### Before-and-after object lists
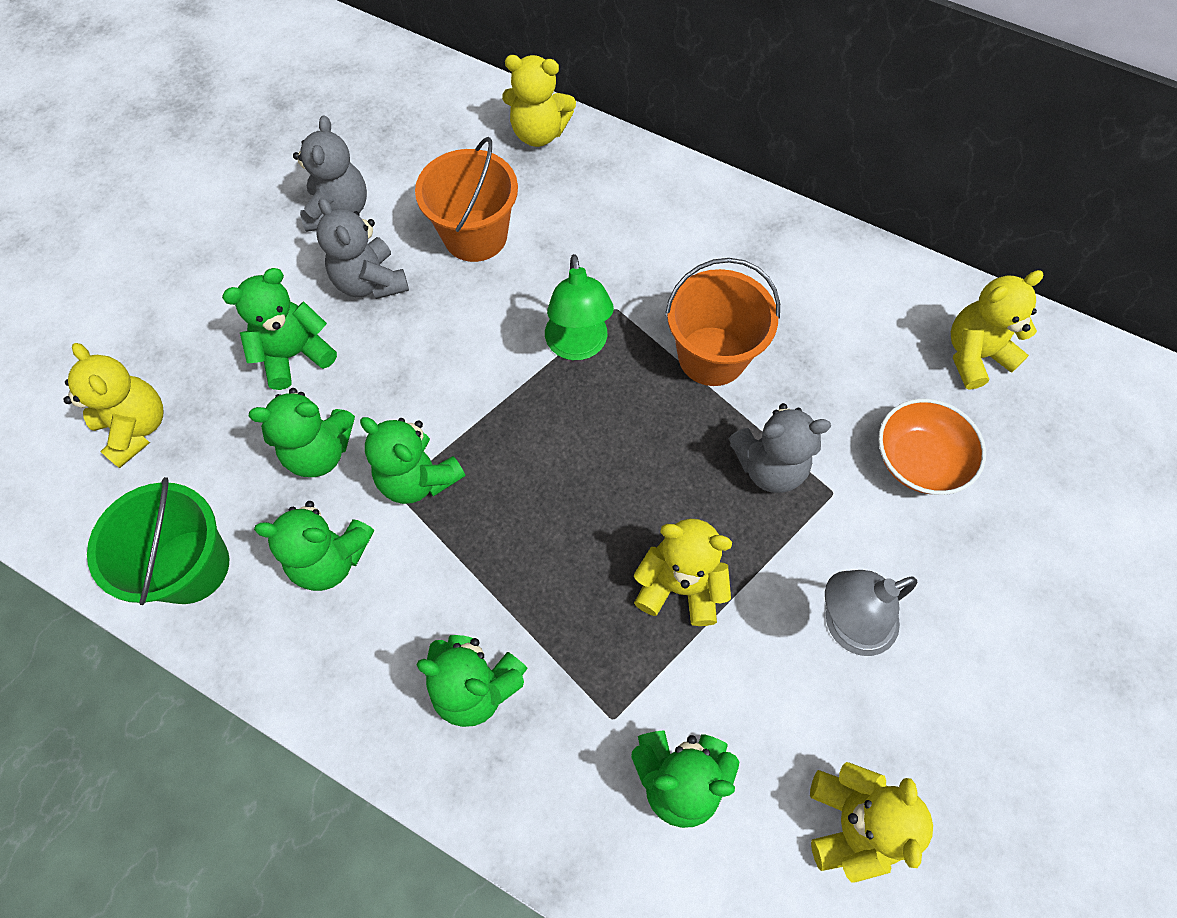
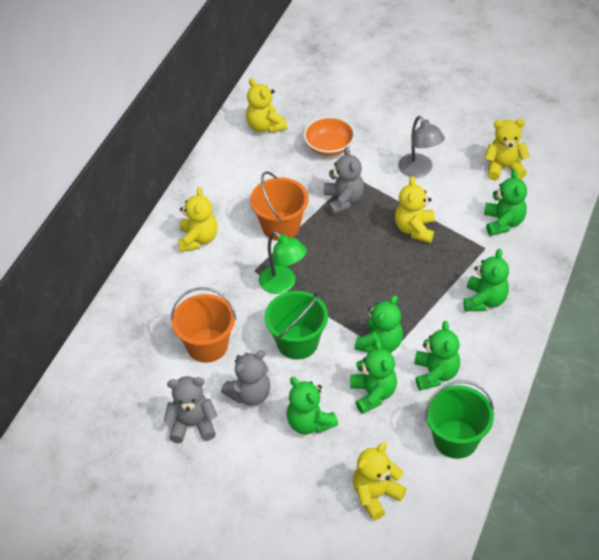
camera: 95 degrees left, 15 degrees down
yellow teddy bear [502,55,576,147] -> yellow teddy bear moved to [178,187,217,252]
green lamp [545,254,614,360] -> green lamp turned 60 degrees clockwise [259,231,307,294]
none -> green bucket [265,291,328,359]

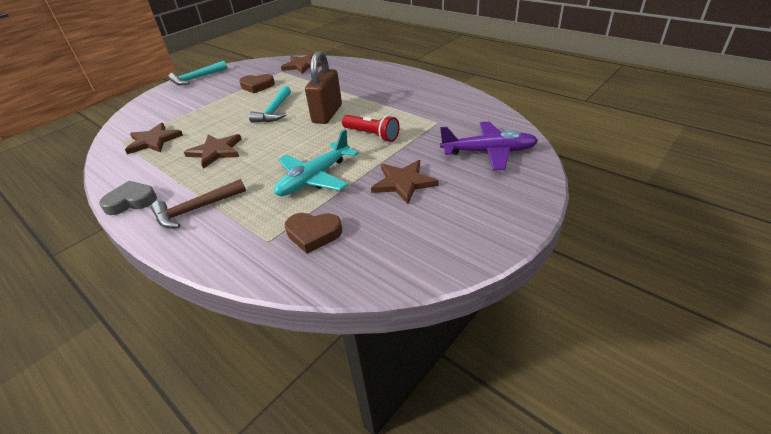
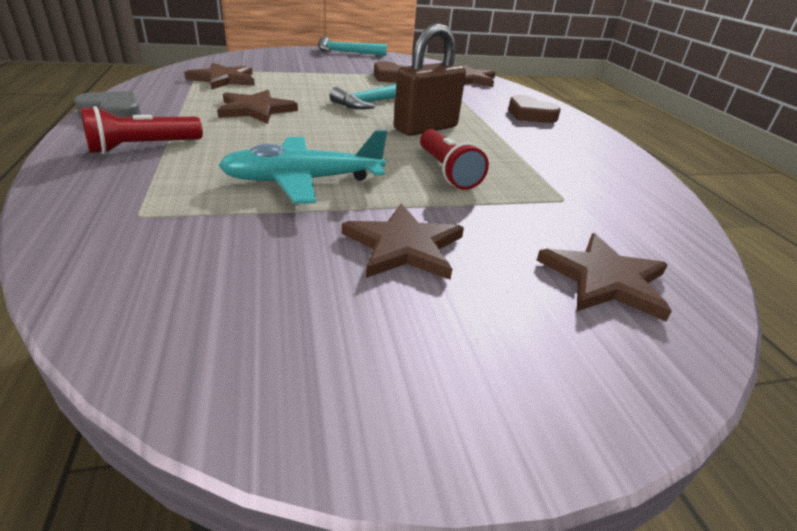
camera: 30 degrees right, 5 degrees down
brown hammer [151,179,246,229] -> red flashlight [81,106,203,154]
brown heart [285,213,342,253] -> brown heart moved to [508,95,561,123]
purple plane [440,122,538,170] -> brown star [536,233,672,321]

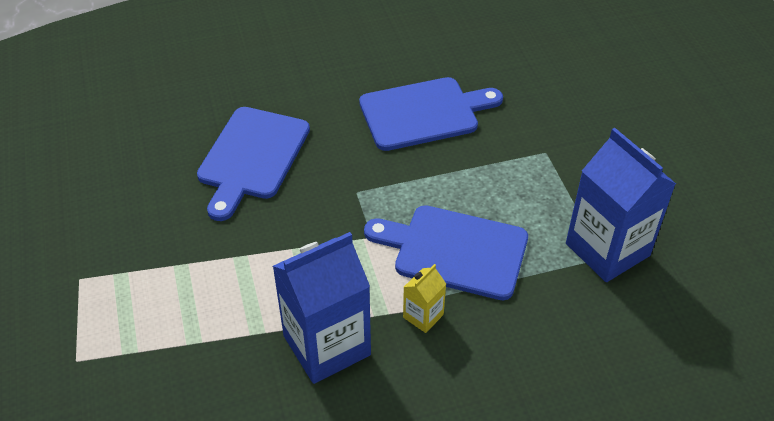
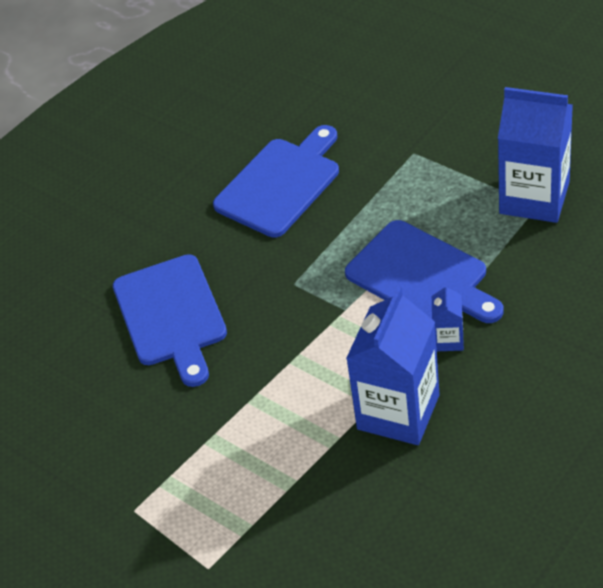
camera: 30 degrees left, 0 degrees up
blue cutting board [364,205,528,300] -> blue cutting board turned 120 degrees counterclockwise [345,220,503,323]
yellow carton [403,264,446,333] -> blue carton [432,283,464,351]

### Work item
"camera" is the word to look for; copy every line of the data that has it.

### Response to the exercise
camera: 95 degrees left, 15 degrees down
camera: 30 degrees right, 5 degrees down
camera: 30 degrees left, 0 degrees up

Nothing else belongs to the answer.